*Exercise objective*
Can you reproduce every one of the records below word for word, changing nothing?

*Given entries*
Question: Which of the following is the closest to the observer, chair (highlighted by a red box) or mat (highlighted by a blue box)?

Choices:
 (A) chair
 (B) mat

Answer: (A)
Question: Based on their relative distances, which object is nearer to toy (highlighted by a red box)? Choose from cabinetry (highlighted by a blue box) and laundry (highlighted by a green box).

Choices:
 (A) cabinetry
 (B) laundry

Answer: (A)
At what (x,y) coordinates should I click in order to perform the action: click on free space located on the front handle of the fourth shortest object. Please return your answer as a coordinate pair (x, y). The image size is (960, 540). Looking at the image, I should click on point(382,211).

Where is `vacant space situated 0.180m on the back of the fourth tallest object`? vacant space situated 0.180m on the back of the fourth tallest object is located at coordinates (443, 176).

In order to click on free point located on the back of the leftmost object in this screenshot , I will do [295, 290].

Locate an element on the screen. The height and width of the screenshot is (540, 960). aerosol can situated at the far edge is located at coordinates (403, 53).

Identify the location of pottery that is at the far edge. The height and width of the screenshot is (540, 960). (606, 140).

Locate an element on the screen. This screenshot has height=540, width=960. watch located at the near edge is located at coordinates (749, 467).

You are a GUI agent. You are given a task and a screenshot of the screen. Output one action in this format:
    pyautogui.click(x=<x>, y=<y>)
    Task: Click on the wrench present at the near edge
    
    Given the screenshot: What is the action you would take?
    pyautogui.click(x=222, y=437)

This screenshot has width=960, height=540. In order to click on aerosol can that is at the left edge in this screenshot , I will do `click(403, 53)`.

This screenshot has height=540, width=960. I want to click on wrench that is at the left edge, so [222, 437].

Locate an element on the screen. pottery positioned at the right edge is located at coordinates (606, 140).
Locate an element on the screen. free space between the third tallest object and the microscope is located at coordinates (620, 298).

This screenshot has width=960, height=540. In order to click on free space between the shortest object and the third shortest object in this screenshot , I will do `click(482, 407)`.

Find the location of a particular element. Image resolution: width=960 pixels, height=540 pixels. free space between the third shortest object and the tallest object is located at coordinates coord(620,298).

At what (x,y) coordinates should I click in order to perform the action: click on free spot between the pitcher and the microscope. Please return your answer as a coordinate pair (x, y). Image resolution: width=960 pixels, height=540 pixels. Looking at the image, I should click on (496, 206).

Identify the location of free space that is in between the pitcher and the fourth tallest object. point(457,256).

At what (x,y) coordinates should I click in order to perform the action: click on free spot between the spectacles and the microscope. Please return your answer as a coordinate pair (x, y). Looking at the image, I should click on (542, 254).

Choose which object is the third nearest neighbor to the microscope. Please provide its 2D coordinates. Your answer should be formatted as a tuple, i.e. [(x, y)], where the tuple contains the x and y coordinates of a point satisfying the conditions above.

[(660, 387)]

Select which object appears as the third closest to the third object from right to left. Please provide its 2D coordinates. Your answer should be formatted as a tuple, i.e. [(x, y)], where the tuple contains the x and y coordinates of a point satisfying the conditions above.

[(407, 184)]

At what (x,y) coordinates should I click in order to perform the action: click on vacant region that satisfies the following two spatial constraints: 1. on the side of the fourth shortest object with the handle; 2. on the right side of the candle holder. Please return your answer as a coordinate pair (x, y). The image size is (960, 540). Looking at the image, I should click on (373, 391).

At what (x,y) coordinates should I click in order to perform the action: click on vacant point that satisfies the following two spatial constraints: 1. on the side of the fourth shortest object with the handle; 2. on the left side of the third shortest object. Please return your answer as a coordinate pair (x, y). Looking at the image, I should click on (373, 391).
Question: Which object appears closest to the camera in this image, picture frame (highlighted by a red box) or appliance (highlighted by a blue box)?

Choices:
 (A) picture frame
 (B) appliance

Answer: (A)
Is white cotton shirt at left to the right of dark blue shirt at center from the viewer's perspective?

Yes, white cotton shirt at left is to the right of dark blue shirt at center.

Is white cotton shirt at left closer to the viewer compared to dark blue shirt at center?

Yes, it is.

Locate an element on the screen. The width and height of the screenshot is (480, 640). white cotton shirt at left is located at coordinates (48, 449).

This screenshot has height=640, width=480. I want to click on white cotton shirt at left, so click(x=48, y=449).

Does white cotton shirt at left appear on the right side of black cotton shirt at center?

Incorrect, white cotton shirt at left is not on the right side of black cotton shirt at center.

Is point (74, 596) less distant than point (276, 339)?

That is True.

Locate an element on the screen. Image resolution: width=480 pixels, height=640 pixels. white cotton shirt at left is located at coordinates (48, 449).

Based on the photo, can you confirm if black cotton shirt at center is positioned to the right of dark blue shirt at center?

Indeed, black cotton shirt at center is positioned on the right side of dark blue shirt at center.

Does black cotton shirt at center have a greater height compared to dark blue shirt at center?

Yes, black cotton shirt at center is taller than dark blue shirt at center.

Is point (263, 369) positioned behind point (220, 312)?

*Completed exercise*
Question: Which of the following is the closest to the observer, chair (highlighted by a red box) or mat (highlighted by a blue box)?

Choices:
 (A) chair
 (B) mat

Answer: (A)
Question: Based on their relative distances, which object is nearer to toy (highlighted by a red box)? Choose from cabinetry (highlighted by a blue box) and laundry (highlighted by a green box).

Choices:
 (A) cabinetry
 (B) laundry

Answer: (A)
At what (x,y) coordinates should I click in order to perform the action: click on free space located on the front handle of the fourth shortest object. Please return your answer as a coordinate pair (x, y). The image size is (960, 540). Looking at the image, I should click on point(382,211).

Where is `vacant space situated 0.180m on the back of the fourth tallest object`? vacant space situated 0.180m on the back of the fourth tallest object is located at coordinates (443, 176).

In order to click on free point located on the back of the leftmost object in this screenshot , I will do [295, 290].

Locate an element on the screen. The height and width of the screenshot is (540, 960). aerosol can situated at the far edge is located at coordinates (403, 53).

Identify the location of pottery that is at the far edge. The height and width of the screenshot is (540, 960). (606, 140).

Locate an element on the screen. This screenshot has height=540, width=960. watch located at the near edge is located at coordinates (749, 467).

You are a GUI agent. You are given a task and a screenshot of the screen. Output one action in this format:
    pyautogui.click(x=<x>, y=<y>)
    Task: Click on the wrench present at the near edge
    
    Given the screenshot: What is the action you would take?
    pyautogui.click(x=222, y=437)

This screenshot has width=960, height=540. In order to click on aerosol can that is at the left edge in this screenshot , I will do `click(403, 53)`.

This screenshot has height=540, width=960. I want to click on wrench that is at the left edge, so [222, 437].

Locate an element on the screen. pottery positioned at the right edge is located at coordinates (606, 140).
Locate an element on the screen. free space between the third tallest object and the microscope is located at coordinates (620, 298).

This screenshot has width=960, height=540. In order to click on free space between the shortest object and the third shortest object in this screenshot , I will do `click(482, 407)`.

Find the location of a particular element. Image resolution: width=960 pixels, height=540 pixels. free space between the third shortest object and the tallest object is located at coordinates coord(620,298).

At what (x,y) coordinates should I click in order to perform the action: click on free spot between the pitcher and the microscope. Please return your answer as a coordinate pair (x, y). Image resolution: width=960 pixels, height=540 pixels. Looking at the image, I should click on (496, 206).

Identify the location of free space that is in between the pitcher and the fourth tallest object. point(457,256).

At what (x,y) coordinates should I click in order to perform the action: click on free spot between the spectacles and the microscope. Please return your answer as a coordinate pair (x, y). Looking at the image, I should click on (542, 254).

Choose which object is the third nearest neighbor to the microscope. Please provide its 2D coordinates. Your answer should be formatted as a tuple, i.e. [(x, y)], where the tuple contains the x and y coordinates of a point satisfying the conditions above.

[(660, 387)]

Select which object appears as the third closest to the third object from right to left. Please provide its 2D coordinates. Your answer should be formatted as a tuple, i.e. [(x, y)], where the tuple contains the x and y coordinates of a point satisfying the conditions above.

[(407, 184)]

At what (x,y) coordinates should I click in order to perform the action: click on vacant region that satisfies the following two spatial constraints: 1. on the side of the fourth shortest object with the handle; 2. on the right side of the candle holder. Please return your answer as a coordinate pair (x, y). The image size is (960, 540). Looking at the image, I should click on (373, 391).

At what (x,y) coordinates should I click in order to perform the action: click on vacant point that satisfies the following two spatial constraints: 1. on the side of the fourth shortest object with the handle; 2. on the left side of the third shortest object. Please return your answer as a coordinate pair (x, y). Looking at the image, I should click on (373, 391).
Question: Which object appears closest to the camera in this image, picture frame (highlighted by a red box) or appliance (highlighted by a blue box)?

Choices:
 (A) picture frame
 (B) appliance

Answer: (A)
Is white cotton shirt at left to the right of dark blue shirt at center from the viewer's perspective?

Yes, white cotton shirt at left is to the right of dark blue shirt at center.

Is white cotton shirt at left closer to the viewer compared to dark blue shirt at center?

Yes, it is.

Locate an element on the screen. The width and height of the screenshot is (480, 640). white cotton shirt at left is located at coordinates (48, 449).

This screenshot has height=640, width=480. I want to click on white cotton shirt at left, so click(x=48, y=449).

Does white cotton shirt at left appear on the right side of black cotton shirt at center?

Incorrect, white cotton shirt at left is not on the right side of black cotton shirt at center.

Is point (74, 596) less distant than point (276, 339)?

That is True.

Locate an element on the screen. Image resolution: width=480 pixels, height=640 pixels. white cotton shirt at left is located at coordinates (48, 449).

Based on the photo, can you confirm if black cotton shirt at center is positioned to the right of dark blue shirt at center?

Indeed, black cotton shirt at center is positioned on the right side of dark blue shirt at center.

Does black cotton shirt at center have a greater height compared to dark blue shirt at center?

Yes, black cotton shirt at center is taller than dark blue shirt at center.

Is point (263, 369) positioned behind point (220, 312)?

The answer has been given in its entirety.